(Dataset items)

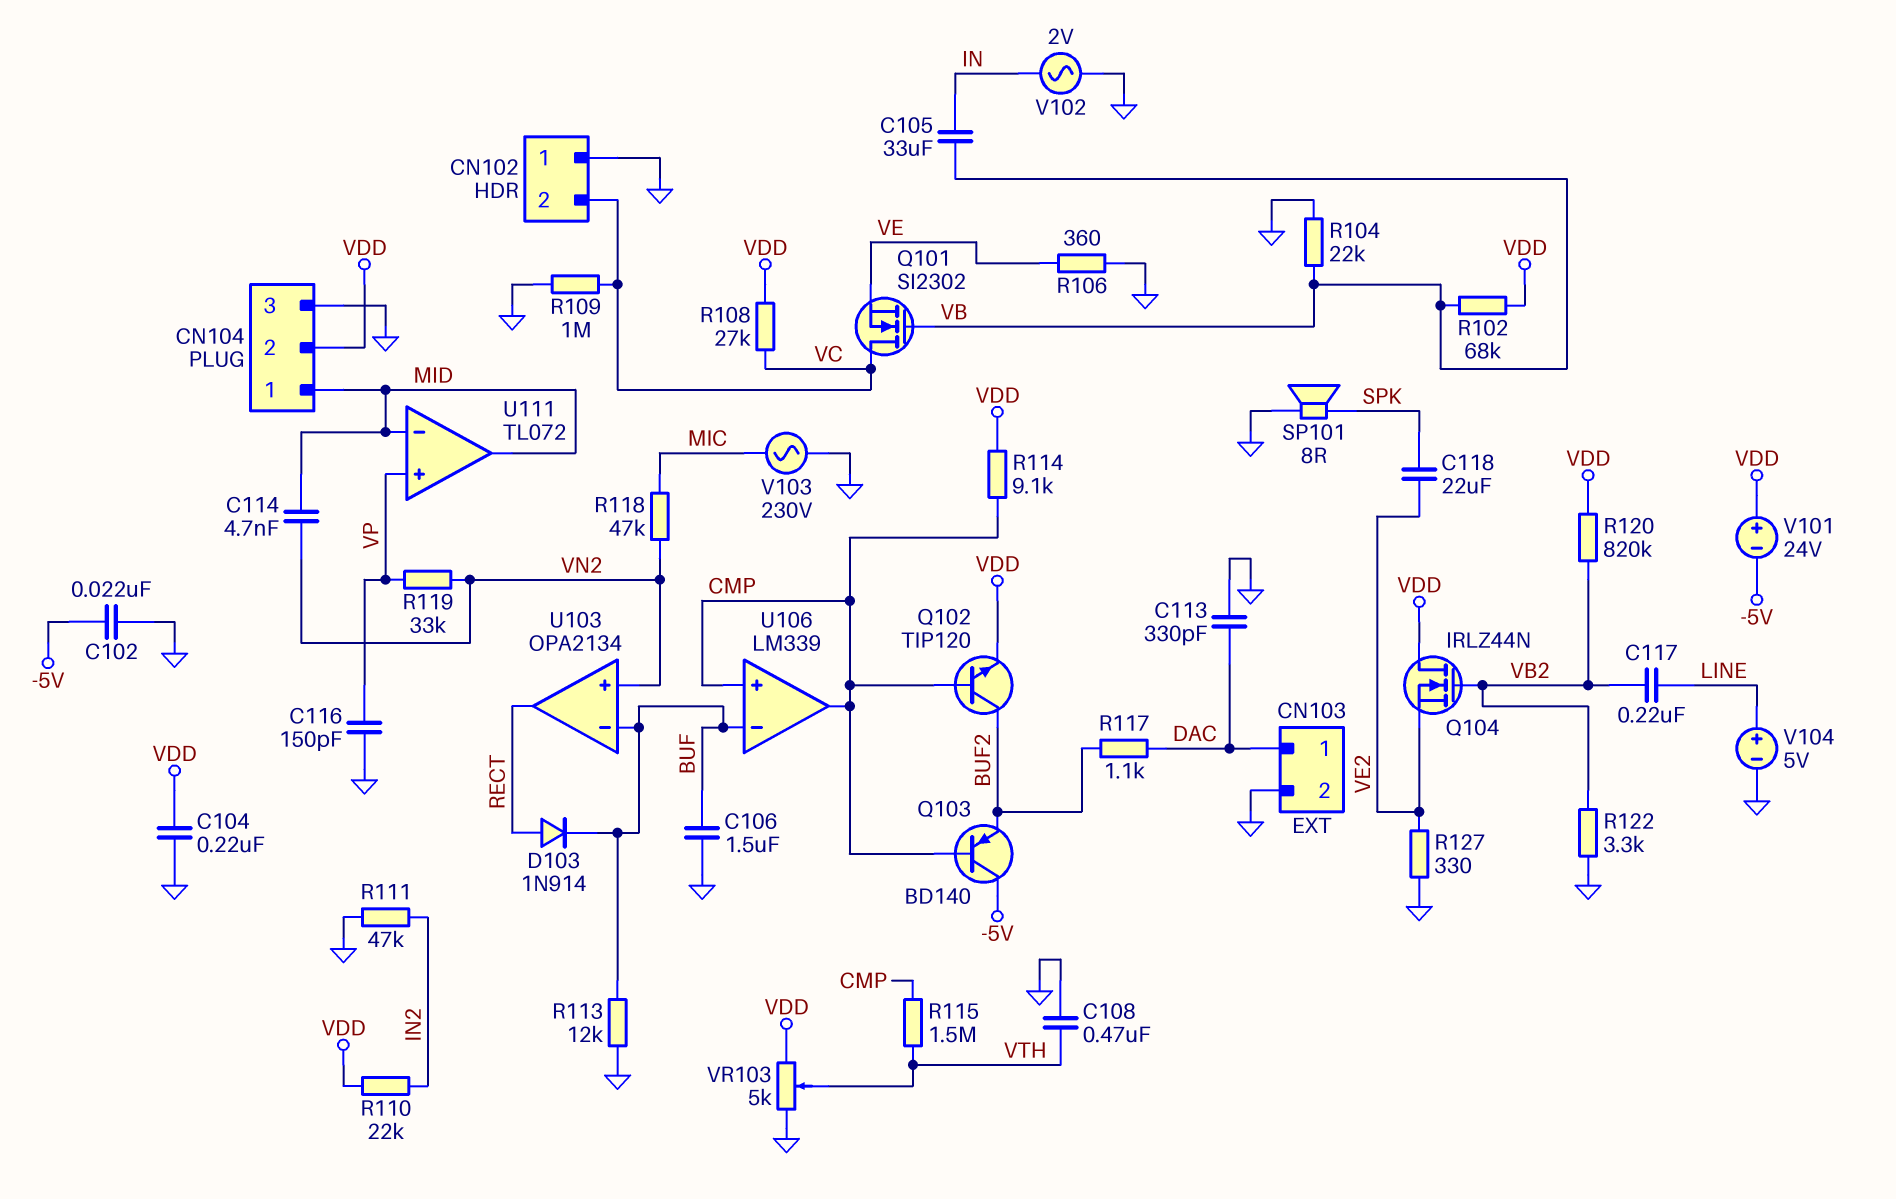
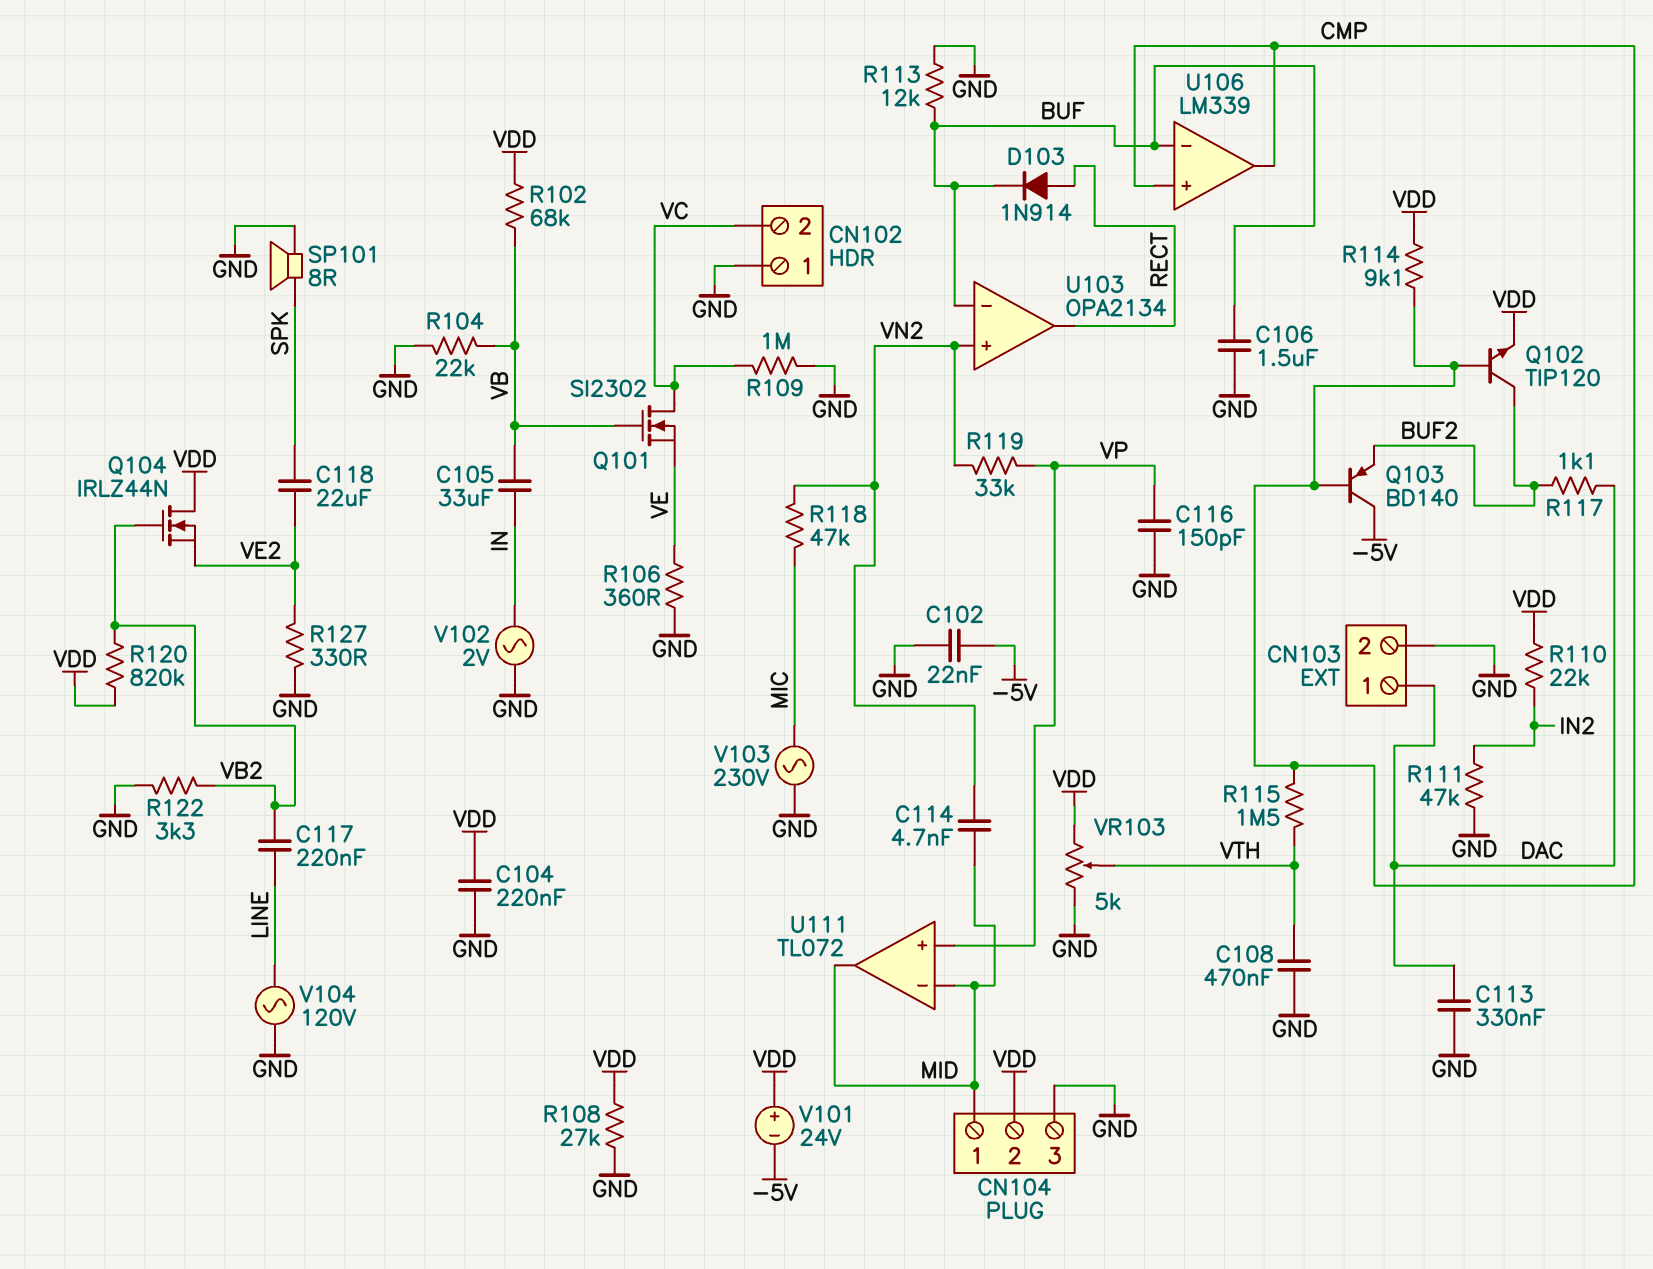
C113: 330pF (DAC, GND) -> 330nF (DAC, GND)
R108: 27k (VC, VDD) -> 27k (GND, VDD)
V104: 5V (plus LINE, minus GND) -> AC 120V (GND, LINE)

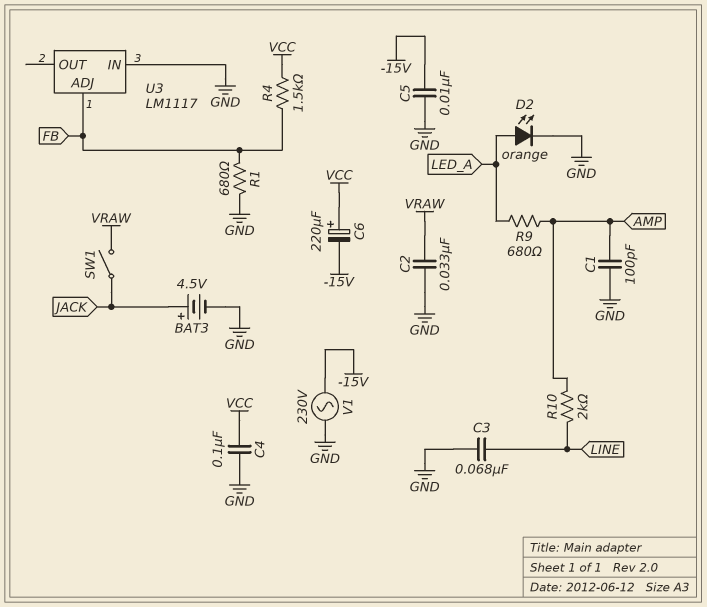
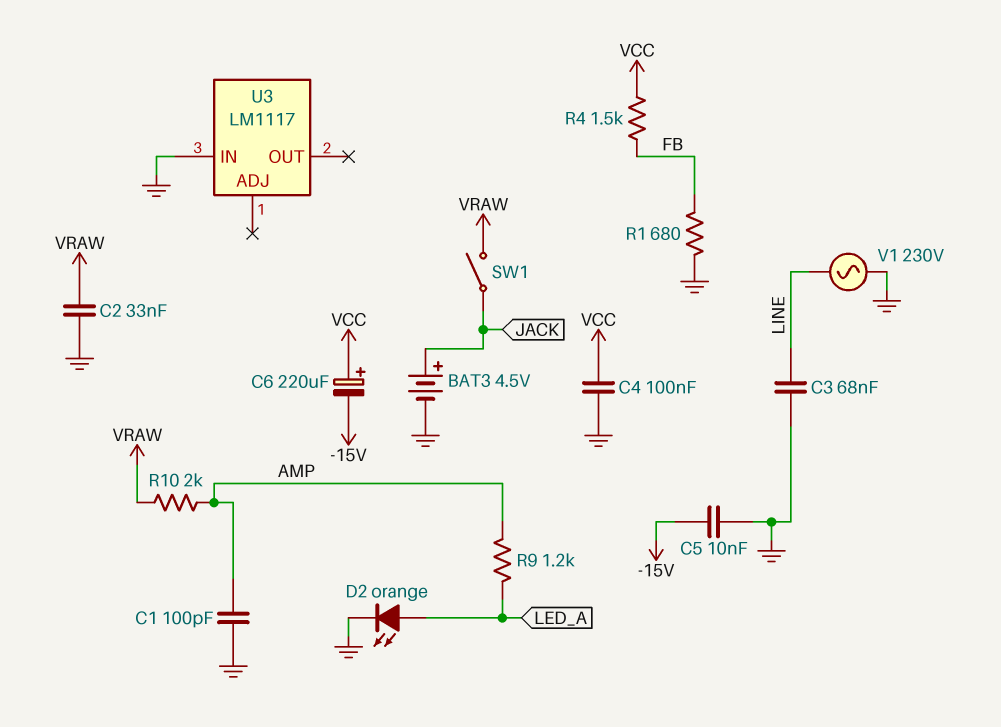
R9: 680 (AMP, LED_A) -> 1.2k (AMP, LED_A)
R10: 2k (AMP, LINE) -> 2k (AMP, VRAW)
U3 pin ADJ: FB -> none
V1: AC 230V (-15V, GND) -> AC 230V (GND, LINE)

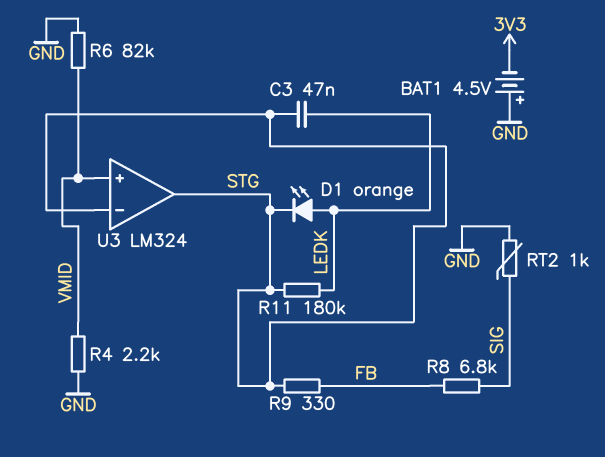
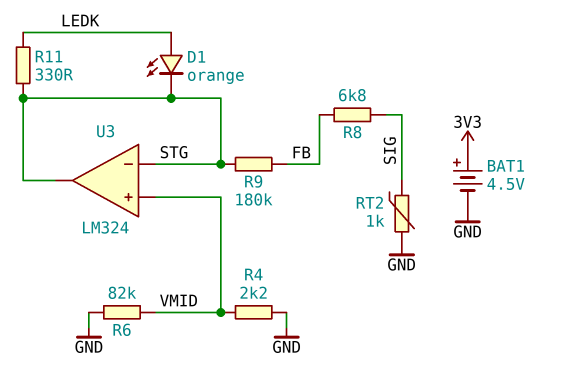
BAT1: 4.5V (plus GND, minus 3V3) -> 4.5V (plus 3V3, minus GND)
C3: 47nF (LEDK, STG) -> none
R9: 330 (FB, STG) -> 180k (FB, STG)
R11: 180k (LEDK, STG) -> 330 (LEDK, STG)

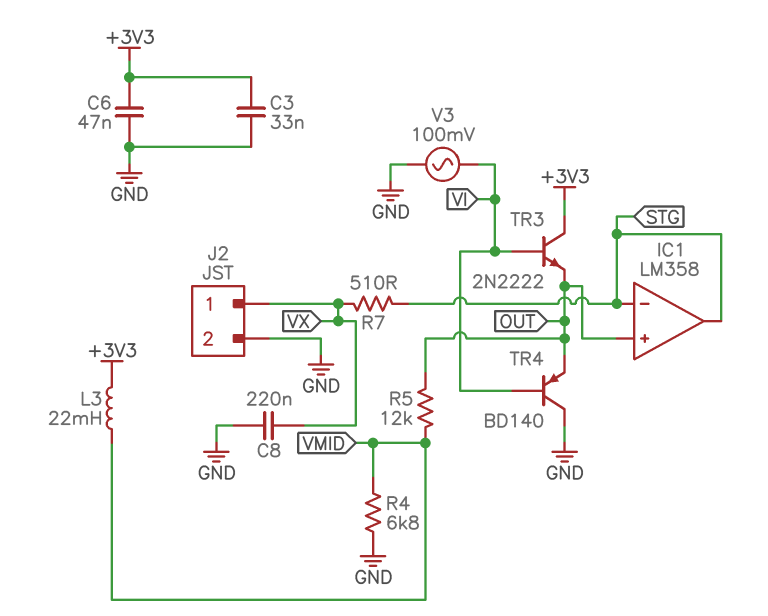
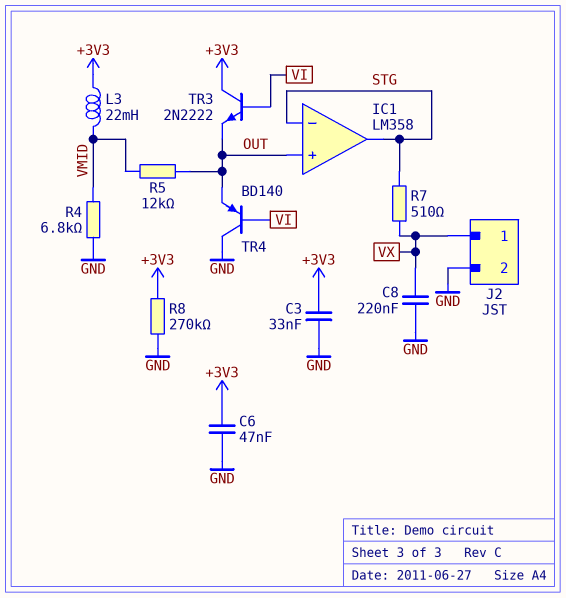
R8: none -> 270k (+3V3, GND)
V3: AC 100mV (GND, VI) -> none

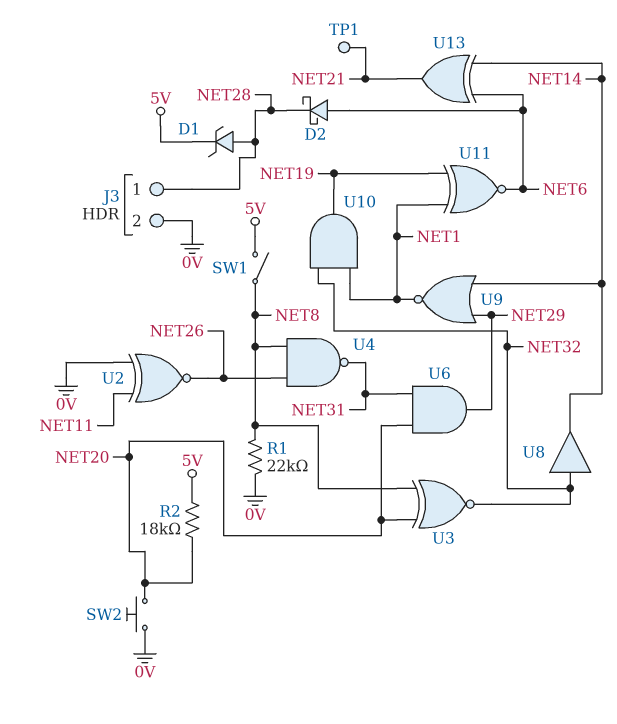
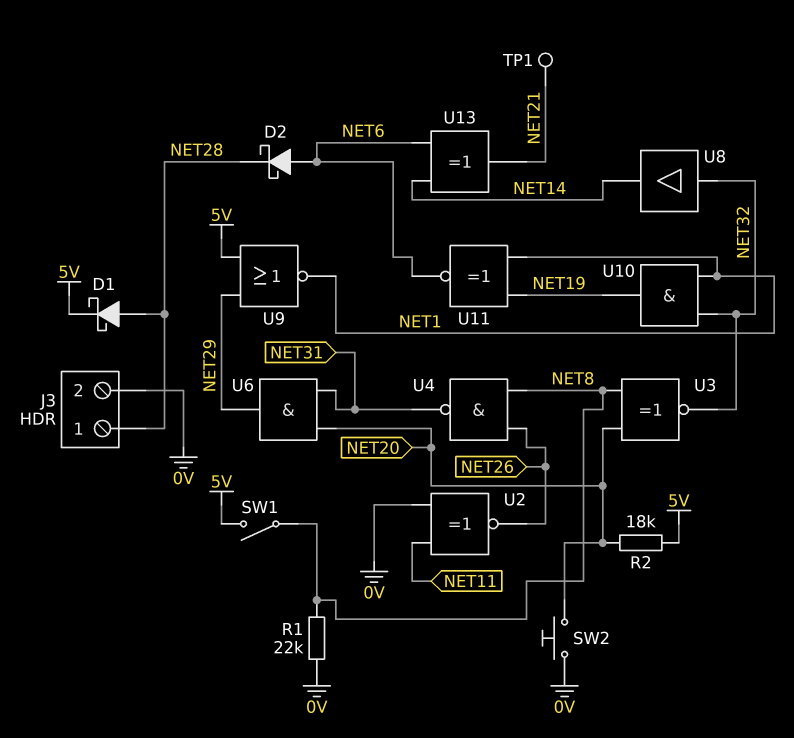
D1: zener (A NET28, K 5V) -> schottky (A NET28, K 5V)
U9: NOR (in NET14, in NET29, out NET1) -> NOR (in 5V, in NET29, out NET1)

**Instructions to follow**
Only the lines from the one containing "R11: 180k (LEDK, STG) -> 330 (LEDK, STG)" through the last line of the data above, both included, belong in the reply, each restated exactly and without pictures.

**Solution for this exercise**
R11: 180k (LEDK, STG) -> 330 (LEDK, STG)

R8: none -> 270k (+3V3, GND)
V3: AC 100mV (GND, VI) -> none

D1: zener (A NET28, K 5V) -> schottky (A NET28, K 5V)
U9: NOR (in NET14, in NET29, out NET1) -> NOR (in 5V, in NET29, out NET1)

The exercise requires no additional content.